* Work to be completed *
The records below need to be restated word for word.

(Before-and-after object lists)
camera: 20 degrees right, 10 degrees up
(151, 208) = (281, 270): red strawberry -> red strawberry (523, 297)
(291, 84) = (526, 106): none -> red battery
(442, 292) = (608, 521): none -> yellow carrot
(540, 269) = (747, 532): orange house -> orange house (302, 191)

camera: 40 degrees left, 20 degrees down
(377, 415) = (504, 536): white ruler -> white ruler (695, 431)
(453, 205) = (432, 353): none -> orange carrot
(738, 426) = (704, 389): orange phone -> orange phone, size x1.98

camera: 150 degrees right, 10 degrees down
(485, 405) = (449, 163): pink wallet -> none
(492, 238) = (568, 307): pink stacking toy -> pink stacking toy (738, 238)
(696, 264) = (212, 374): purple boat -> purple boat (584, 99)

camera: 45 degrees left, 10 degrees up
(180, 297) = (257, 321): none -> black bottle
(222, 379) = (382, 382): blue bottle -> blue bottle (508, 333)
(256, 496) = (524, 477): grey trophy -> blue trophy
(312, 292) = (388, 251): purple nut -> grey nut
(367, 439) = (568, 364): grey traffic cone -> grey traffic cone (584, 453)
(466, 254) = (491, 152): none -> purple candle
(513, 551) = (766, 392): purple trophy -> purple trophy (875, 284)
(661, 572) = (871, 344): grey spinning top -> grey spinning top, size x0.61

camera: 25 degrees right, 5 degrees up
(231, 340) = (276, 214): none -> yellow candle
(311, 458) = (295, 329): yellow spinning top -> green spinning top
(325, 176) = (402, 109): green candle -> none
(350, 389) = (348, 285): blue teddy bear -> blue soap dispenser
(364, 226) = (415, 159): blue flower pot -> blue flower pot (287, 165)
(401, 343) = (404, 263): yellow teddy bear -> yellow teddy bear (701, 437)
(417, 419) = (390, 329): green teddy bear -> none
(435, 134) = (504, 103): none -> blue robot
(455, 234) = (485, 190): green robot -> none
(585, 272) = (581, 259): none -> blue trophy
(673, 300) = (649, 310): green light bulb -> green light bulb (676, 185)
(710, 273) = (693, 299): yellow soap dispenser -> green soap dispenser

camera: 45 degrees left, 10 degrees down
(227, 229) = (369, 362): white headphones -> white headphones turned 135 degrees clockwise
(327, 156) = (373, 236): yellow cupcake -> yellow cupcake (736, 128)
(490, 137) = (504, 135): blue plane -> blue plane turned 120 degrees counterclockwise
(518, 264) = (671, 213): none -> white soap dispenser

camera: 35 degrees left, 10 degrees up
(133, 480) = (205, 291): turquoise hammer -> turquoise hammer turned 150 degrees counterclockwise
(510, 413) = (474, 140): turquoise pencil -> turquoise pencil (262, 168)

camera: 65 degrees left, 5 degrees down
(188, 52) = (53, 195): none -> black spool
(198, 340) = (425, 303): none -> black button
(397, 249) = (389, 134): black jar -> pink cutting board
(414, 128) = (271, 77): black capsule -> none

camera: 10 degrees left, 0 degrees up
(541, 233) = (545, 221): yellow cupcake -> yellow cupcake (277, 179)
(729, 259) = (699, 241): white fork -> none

* Exercise result *
camera: 20 degrees right, 10 degrees up
(151, 208) = (281, 270): red strawberry -> red strawberry (523, 297)
(291, 84) = (526, 106): none -> red battery
(442, 292) = (608, 521): none -> yellow carrot
(540, 269) = (747, 532): orange house -> orange house (302, 191)

camera: 40 degrees left, 20 degrees down
(377, 415) = (504, 536): white ruler -> white ruler (695, 431)
(453, 205) = (432, 353): none -> orange carrot
(738, 426) = (704, 389): orange phone -> orange phone, size x1.98

camera: 150 degrees right, 10 degrees down
(485, 405) = (449, 163): pink wallet -> none
(492, 238) = (568, 307): pink stacking toy -> pink stacking toy (738, 238)
(696, 264) = (212, 374): purple boat -> purple boat (584, 99)

camera: 45 degrees left, 10 degrees up
(180, 297) = (257, 321): none -> black bottle
(222, 379) = (382, 382): blue bottle -> blue bottle (508, 333)
(256, 496) = (524, 477): grey trophy -> blue trophy
(312, 292) = (388, 251): purple nut -> grey nut
(367, 439) = (568, 364): grey traffic cone -> grey traffic cone (584, 453)
(466, 254) = (491, 152): none -> purple candle
(513, 551) = (766, 392): purple trophy -> purple trophy (875, 284)
(661, 572) = (871, 344): grey spinning top -> grey spinning top, size x0.61

camera: 25 degrees right, 5 degrees up
(231, 340) = (276, 214): none -> yellow candle
(311, 458) = (295, 329): yellow spinning top -> green spinning top
(325, 176) = (402, 109): green candle -> none
(350, 389) = (348, 285): blue teddy bear -> blue soap dispenser
(364, 226) = (415, 159): blue flower pot -> blue flower pot (287, 165)
(401, 343) = (404, 263): yellow teddy bear -> yellow teddy bear (701, 437)
(417, 419) = (390, 329): green teddy bear -> none
(435, 134) = (504, 103): none -> blue robot
(455, 234) = (485, 190): green robot -> none
(585, 272) = (581, 259): none -> blue trophy
(673, 300) = (649, 310): green light bulb -> green light bulb (676, 185)
(710, 273) = (693, 299): yellow soap dispenser -> green soap dispenser

camera: 45 degrees left, 10 degrees down
(227, 229) = (369, 362): white headphones -> white headphones turned 135 degrees clockwise
(327, 156) = (373, 236): yellow cupcake -> yellow cupcake (736, 128)
(490, 137) = (504, 135): blue plane -> blue plane turned 120 degrees counterclockwise
(518, 264) = (671, 213): none -> white soap dispenser

camera: 35 degrees left, 10 degrees up
(133, 480) = (205, 291): turquoise hammer -> turquoise hammer turned 150 degrees counterclockwise
(510, 413) = (474, 140): turquoise pencil -> turquoise pencil (262, 168)

camera: 65 degrees left, 5 degrees down
(188, 52) = (53, 195): none -> black spool
(198, 340) = (425, 303): none -> black button
(397, 249) = (389, 134): black jar -> pink cutting board
(414, 128) = (271, 77): black capsule -> none

camera: 10 degrees left, 0 degrees up
(541, 233) = (545, 221): yellow cupcake -> yellow cupcake (277, 179)
(729, 259) = (699, 241): white fork -> none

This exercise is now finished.